▶ **Activity**: From the first line to the last, repeat the records exactly and skip the pictures.

(Scene comparison data)
——

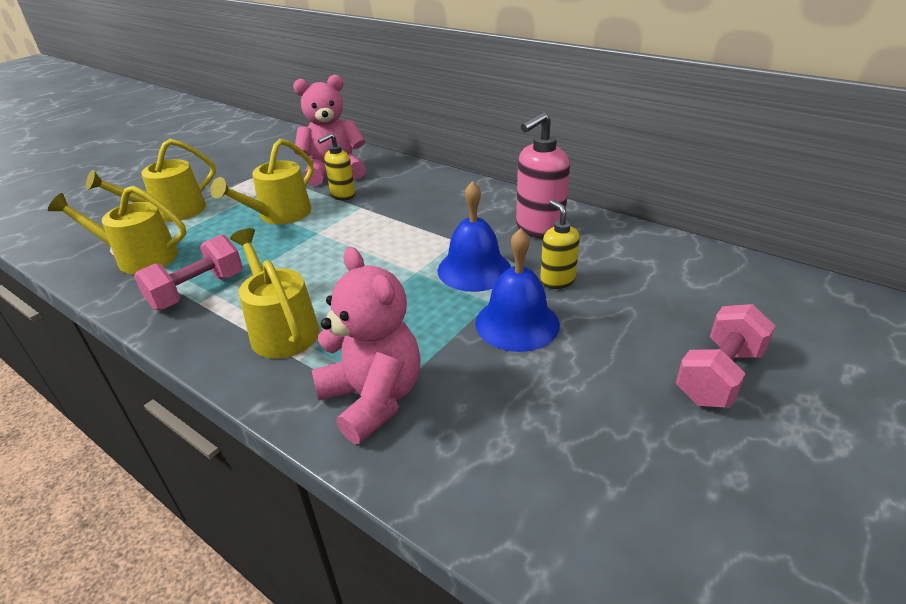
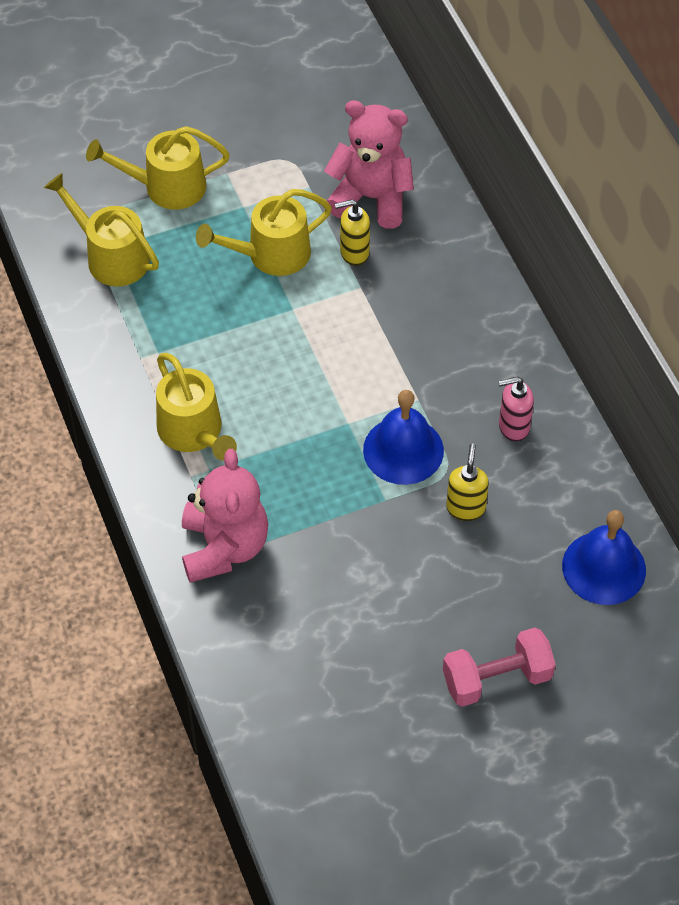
camera: 30 degrees right, 20 degrees up
(197, 291) = (145, 340): pink dumbbell -> none
(281, 329) = (193, 432): yellow watering can -> yellow watering can turned 150 degrees clockwise
(517, 323) = (388, 537): blue bell -> blue bell (604, 567)
(539, 229) = (513, 427): pink soap dispenser -> pink soap dispenser, size x0.62

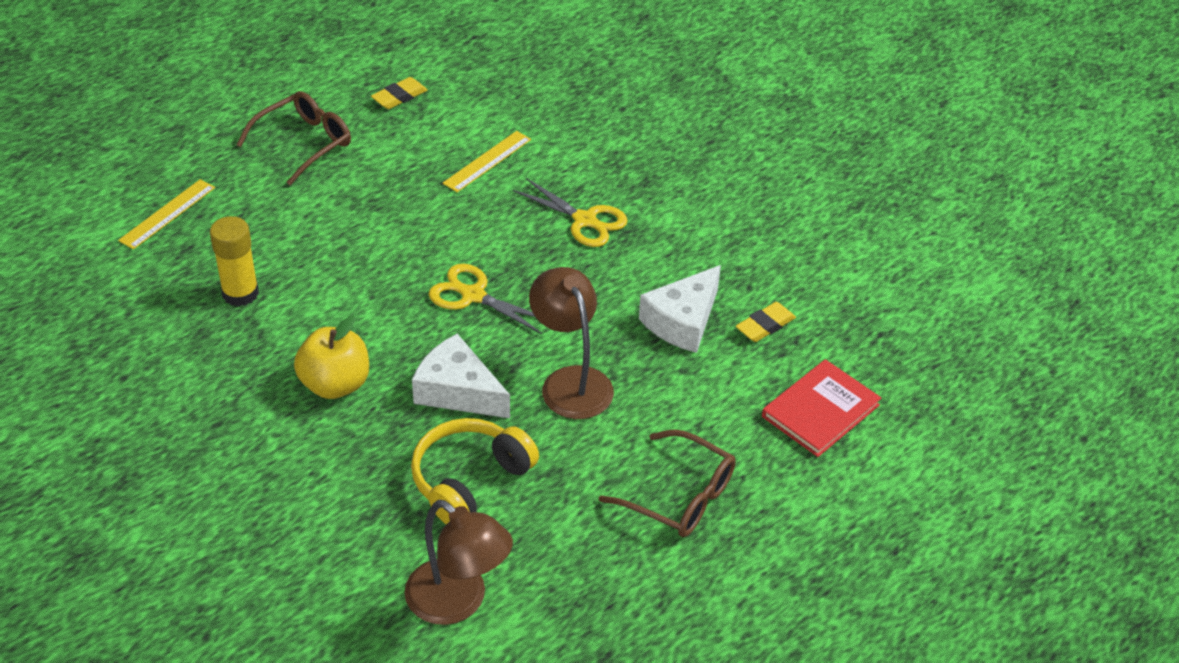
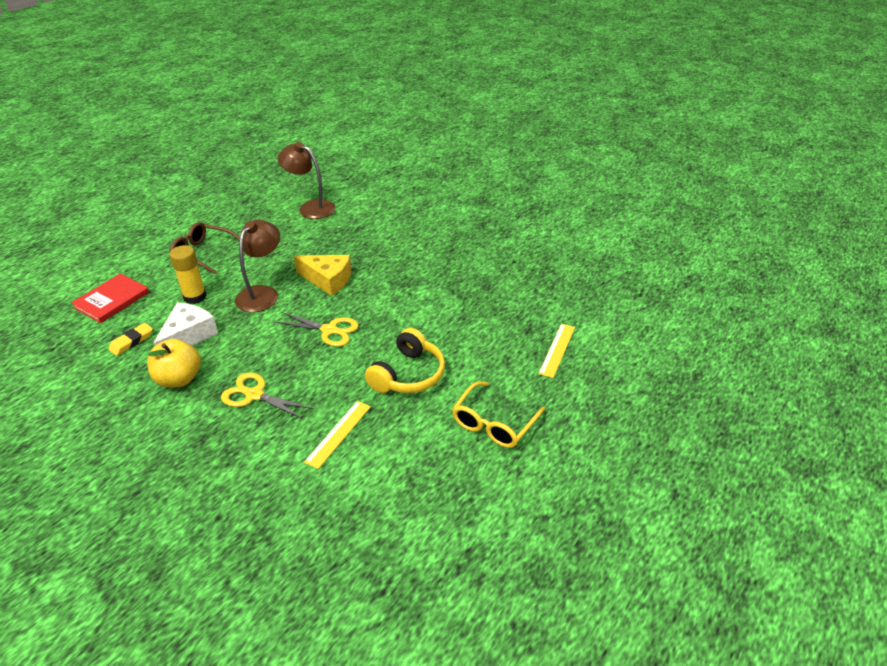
camera: 170 degrees right, 5 degrees down
(240, 293) = (477, 309): yellow glue stick -> yellow glue stick (195, 297)
(304, 143) = (493, 423): brown glasses -> yellow glasses
(335, 384) = (398, 273): yellow apple -> yellow apple (179, 379)
(399, 97) = (434, 488): yellow eraser -> none
(457, 391) = (328, 280): white cheese -> yellow cheese
(470, 480) = (313, 245): yellow headphones -> yellow headphones (408, 374)
(571, 381) = (262, 293): brown lamp -> brown lamp turned 120 degrees counterclockwise

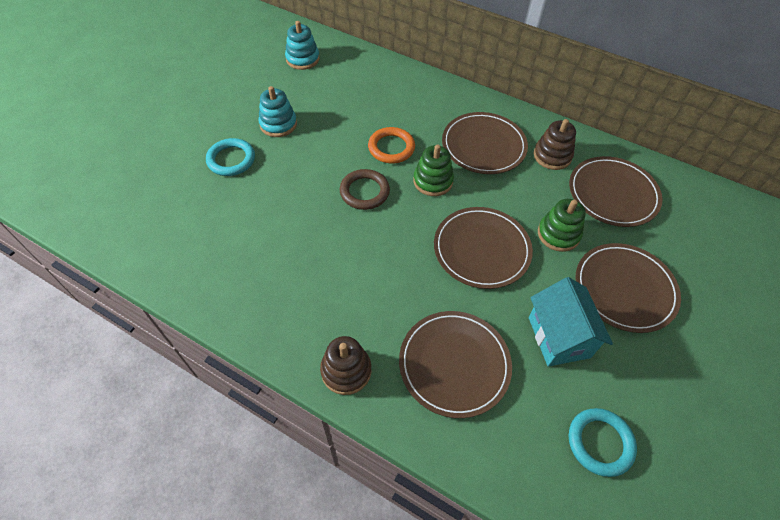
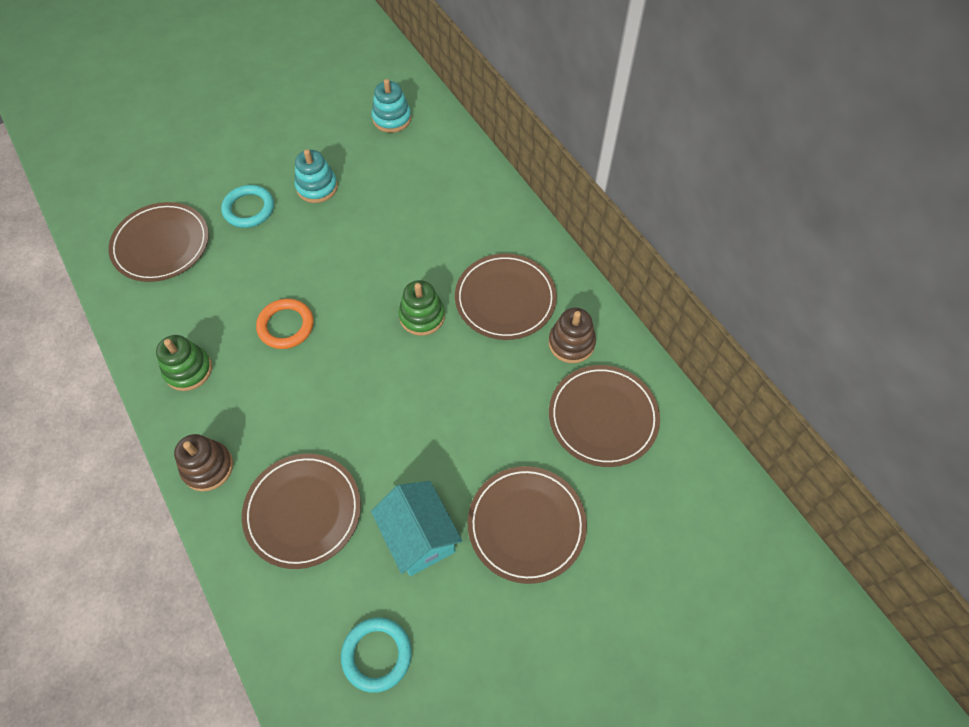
camera: 30 degrees right, 5 degrees up
(364, 192) = (347, 298): brown ring -> none
(391, 148) = (408, 260): orange ring -> orange ring (286, 326)
(481, 249) = (414, 412): brown plate -> brown plate (161, 244)
(558, 234) = (505, 434): green stacking toy -> green stacking toy (188, 370)
(558, 337) = (419, 537): turquoise house -> turquoise house turned 45 degrees counterclockwise

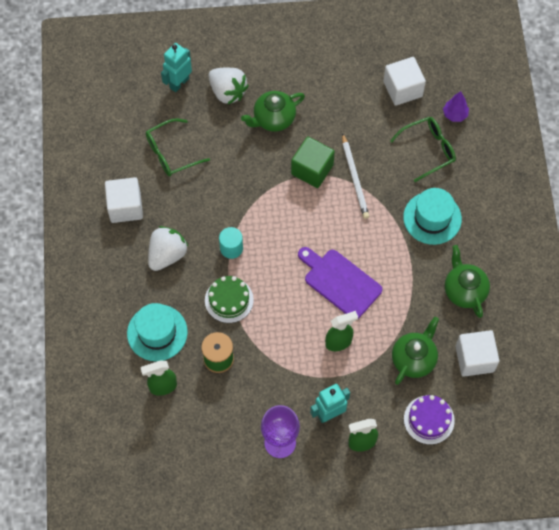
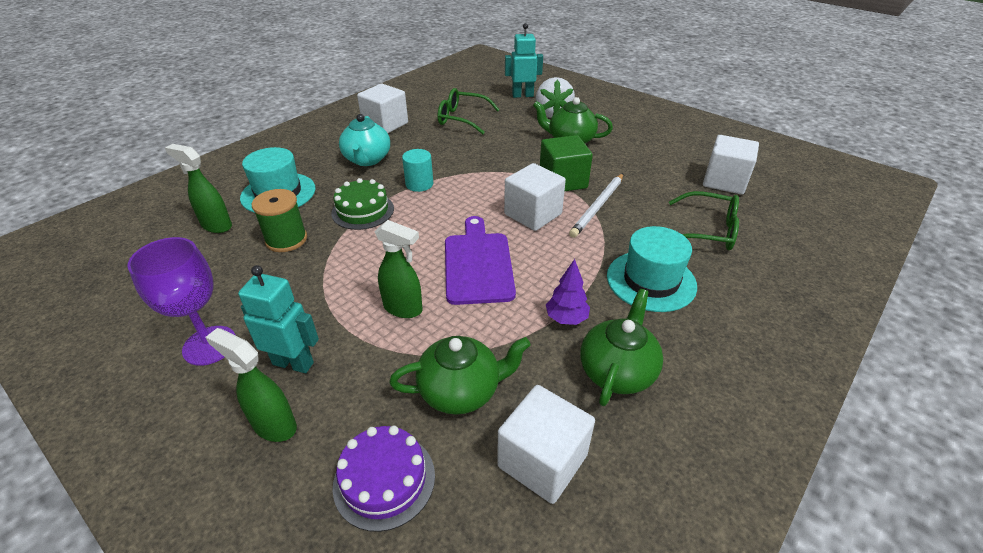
camera: 45 degrees right, 25 degrees down
(167, 255) = (367, 160): white strawberry -> turquoise teapot
(326, 217) = (533, 214): none -> white cube
(455, 115) = (771, 224): purple tree -> purple tree (566, 318)

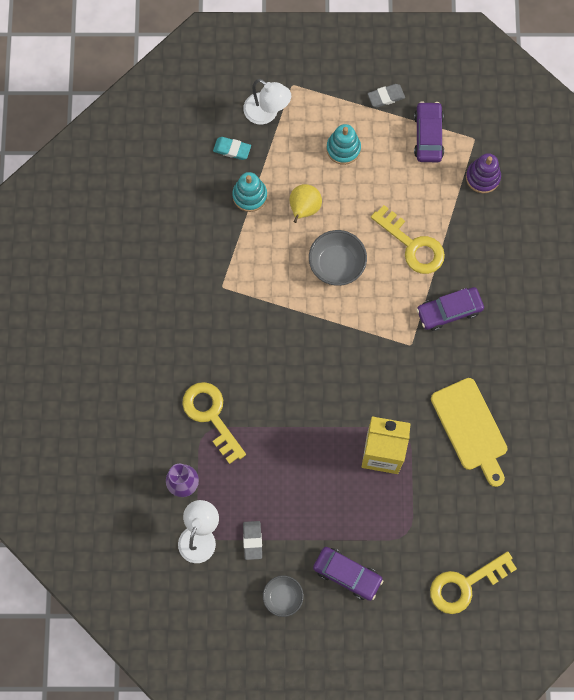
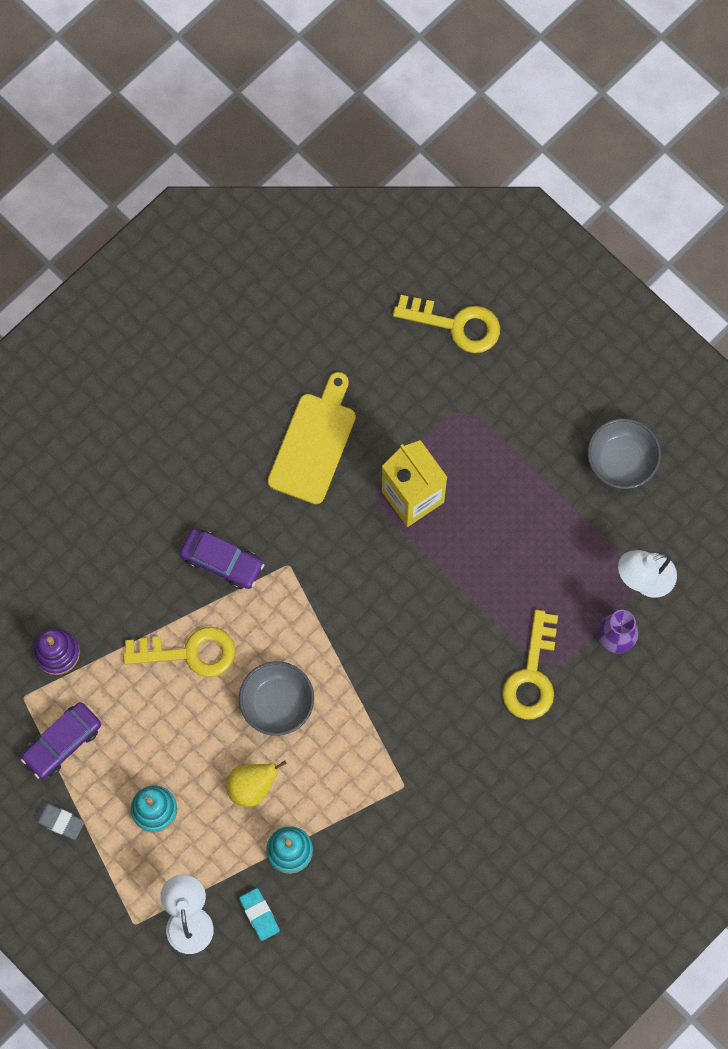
camera: 135 degrees left, 0 degrees up
(252, 540) = (601, 532): grey eraser -> none
(283, 597) = (621, 461): grey bowl -> grey bowl, size x1.51
(347, 574) = (547, 427): purple car -> none
(413, 245) = (189, 652): yellow key -> yellow key turned 90 degrees clockwise

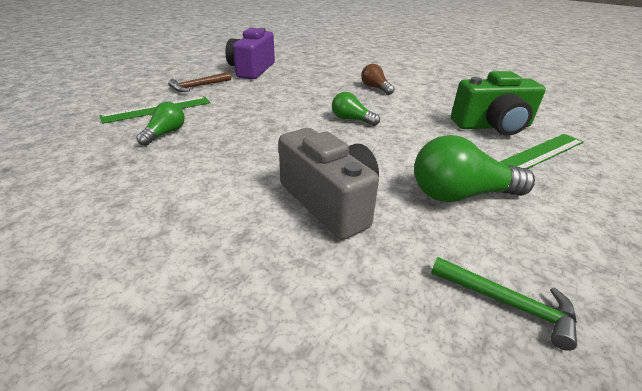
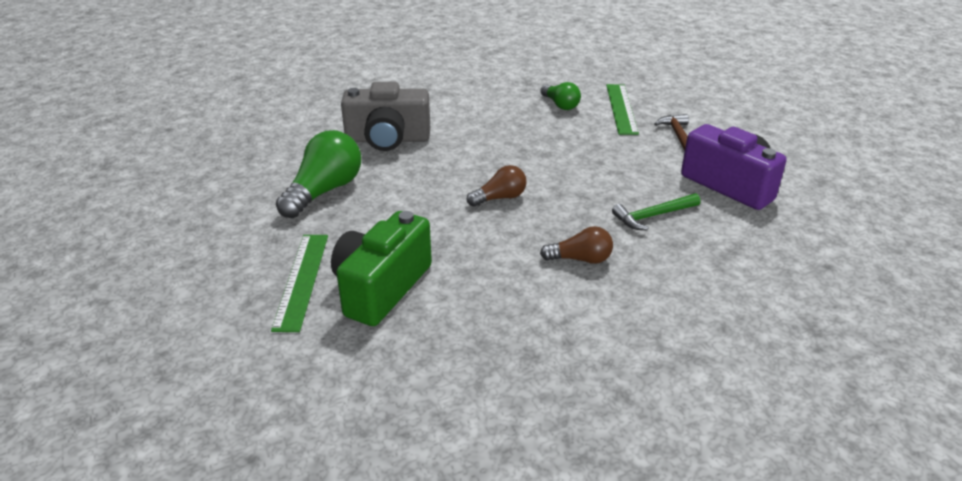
camera: 125 degrees right, 0 degrees up
(351, 119) = (500, 198): green light bulb -> brown light bulb
(507, 303) = (248, 155): green hammer -> green hammer (653, 216)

——

▶ **Result of the task**:
camera: 30 degrees right, 20 degrees up
(197, 291) = (145, 340): pink dumbbell -> none
(281, 329) = (193, 432): yellow watering can -> yellow watering can turned 150 degrees clockwise
(517, 323) = (388, 537): blue bell -> blue bell (604, 567)
(539, 229) = (513, 427): pink soap dispenser -> pink soap dispenser, size x0.62

camera: 170 degrees right, 5 degrees down
(240, 293) = (477, 309): yellow glue stick -> yellow glue stick (195, 297)
(304, 143) = (493, 423): brown glasses -> yellow glasses
(335, 384) = (398, 273): yellow apple -> yellow apple (179, 379)
(399, 97) = (434, 488): yellow eraser -> none
(457, 391) = (328, 280): white cheese -> yellow cheese
(470, 480) = (313, 245): yellow headphones -> yellow headphones (408, 374)
(571, 381) = (262, 293): brown lamp -> brown lamp turned 120 degrees counterclockwise

camera: 30 degrees right, 5 degrees up
(364, 192) = (347, 298): brown ring -> none
(391, 148) = (408, 260): orange ring -> orange ring (286, 326)
(481, 249) = (414, 412): brown plate -> brown plate (161, 244)
(558, 234) = (505, 434): green stacking toy -> green stacking toy (188, 370)
(558, 337) = (419, 537): turquoise house -> turquoise house turned 45 degrees counterclockwise

camera: 45 degrees right, 25 degrees down
(167, 255) = (367, 160): white strawberry -> turquoise teapot
(326, 217) = (533, 214): none -> white cube
(455, 115) = (771, 224): purple tree -> purple tree (566, 318)

camera: 135 degrees left, 0 degrees up
(252, 540) = (601, 532): grey eraser -> none
(283, 597) = (621, 461): grey bowl -> grey bowl, size x1.51
(347, 574) = (547, 427): purple car -> none
(413, 245) = (189, 652): yellow key -> yellow key turned 90 degrees clockwise

camera: 125 degrees right, 0 degrees up
(351, 119) = (500, 198): green light bulb -> brown light bulb
(507, 303) = (248, 155): green hammer -> green hammer (653, 216)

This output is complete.